● What you have to do
Every record is to be printed exactly as written; pictures are to be omitted.

[Information supplied]

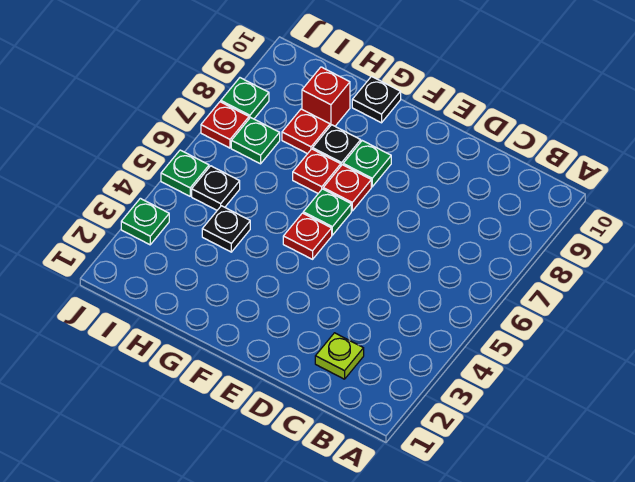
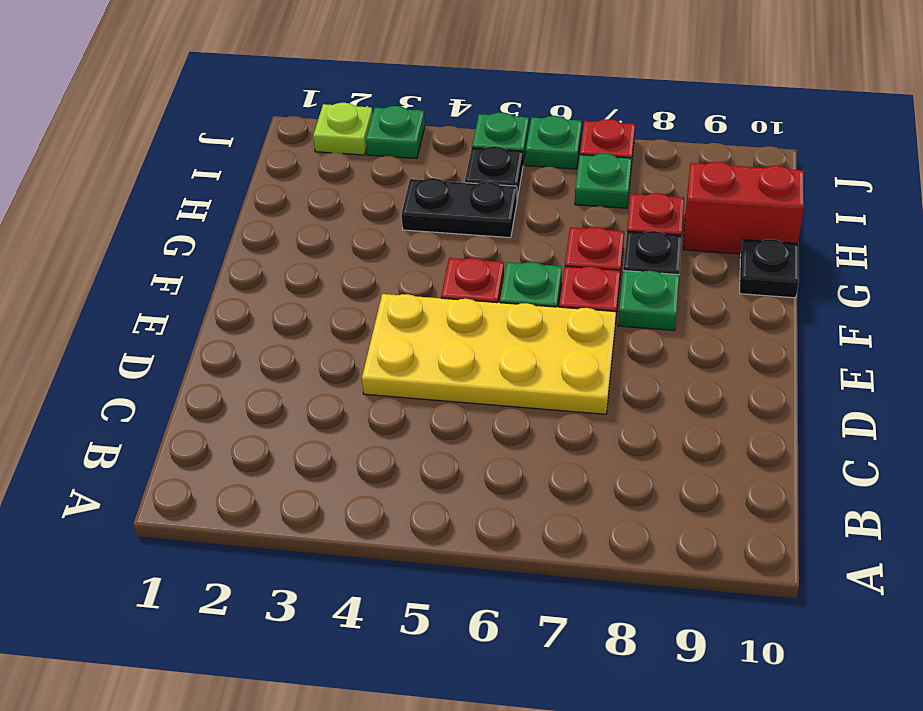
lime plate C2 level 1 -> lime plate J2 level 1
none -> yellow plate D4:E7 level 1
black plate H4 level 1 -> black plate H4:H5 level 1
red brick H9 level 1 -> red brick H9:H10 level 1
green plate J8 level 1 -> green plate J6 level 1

[/Information supplied]

● Problem solution
lime plate C2 level 1 -> lime plate J2 level 1
none -> yellow plate D4:E7 level 1
black plate H4 level 1 -> black plate H4:H5 level 1
red brick H9 level 1 -> red brick H9:H10 level 1
green plate J8 level 1 -> green plate J6 level 1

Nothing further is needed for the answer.